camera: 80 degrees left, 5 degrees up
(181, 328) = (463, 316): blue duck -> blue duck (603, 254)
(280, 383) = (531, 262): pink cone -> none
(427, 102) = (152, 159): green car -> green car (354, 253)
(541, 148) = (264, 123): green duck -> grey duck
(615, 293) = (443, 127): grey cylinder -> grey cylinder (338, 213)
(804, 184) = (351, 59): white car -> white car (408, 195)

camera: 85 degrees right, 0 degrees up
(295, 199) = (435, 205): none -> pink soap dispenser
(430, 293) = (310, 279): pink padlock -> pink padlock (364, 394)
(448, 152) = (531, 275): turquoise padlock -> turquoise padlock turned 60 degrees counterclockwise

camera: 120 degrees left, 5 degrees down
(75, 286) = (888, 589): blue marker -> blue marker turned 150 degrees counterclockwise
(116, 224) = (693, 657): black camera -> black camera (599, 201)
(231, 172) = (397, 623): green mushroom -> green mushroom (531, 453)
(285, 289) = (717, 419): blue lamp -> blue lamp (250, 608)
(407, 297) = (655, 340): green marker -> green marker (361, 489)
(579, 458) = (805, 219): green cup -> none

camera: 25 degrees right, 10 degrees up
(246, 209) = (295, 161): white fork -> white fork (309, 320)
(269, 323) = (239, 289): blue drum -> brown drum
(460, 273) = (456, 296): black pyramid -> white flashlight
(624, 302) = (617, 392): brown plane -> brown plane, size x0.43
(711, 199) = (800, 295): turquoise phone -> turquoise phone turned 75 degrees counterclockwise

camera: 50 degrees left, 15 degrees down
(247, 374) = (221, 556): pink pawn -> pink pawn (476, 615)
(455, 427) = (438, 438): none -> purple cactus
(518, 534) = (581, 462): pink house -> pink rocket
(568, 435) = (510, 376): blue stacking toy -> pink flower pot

Exercise aim: For every entry above, give it back exactly as written.

Expected output:
camera: 80 degrees left, 5 degrees up
(181, 328) = (463, 316): blue duck -> blue duck (603, 254)
(280, 383) = (531, 262): pink cone -> none
(427, 102) = (152, 159): green car -> green car (354, 253)
(541, 148) = (264, 123): green duck -> grey duck
(615, 293) = (443, 127): grey cylinder -> grey cylinder (338, 213)
(804, 184) = (351, 59): white car -> white car (408, 195)

camera: 85 degrees right, 0 degrees up
(295, 199) = (435, 205): none -> pink soap dispenser
(430, 293) = (310, 279): pink padlock -> pink padlock (364, 394)
(448, 152) = (531, 275): turquoise padlock -> turquoise padlock turned 60 degrees counterclockwise

camera: 120 degrees left, 5 degrees down
(75, 286) = (888, 589): blue marker -> blue marker turned 150 degrees counterclockwise
(116, 224) = (693, 657): black camera -> black camera (599, 201)
(231, 172) = (397, 623): green mushroom -> green mushroom (531, 453)
(285, 289) = (717, 419): blue lamp -> blue lamp (250, 608)
(407, 297) = (655, 340): green marker -> green marker (361, 489)
(579, 458) = (805, 219): green cup -> none

camera: 25 degrees right, 10 degrees up
(246, 209) = (295, 161): white fork -> white fork (309, 320)
(269, 323) = (239, 289): blue drum -> brown drum
(460, 273) = (456, 296): black pyramid -> white flashlight
(624, 302) = (617, 392): brown plane -> brown plane, size x0.43
(711, 199) = (800, 295): turquoise phone -> turquoise phone turned 75 degrees counterclockwise

camera: 50 degrees left, 15 degrees down
(247, 374) = (221, 556): pink pawn -> pink pawn (476, 615)
(455, 427) = (438, 438): none -> purple cactus
(518, 534) = (581, 462): pink house -> pink rocket
(568, 435) = (510, 376): blue stacking toy -> pink flower pot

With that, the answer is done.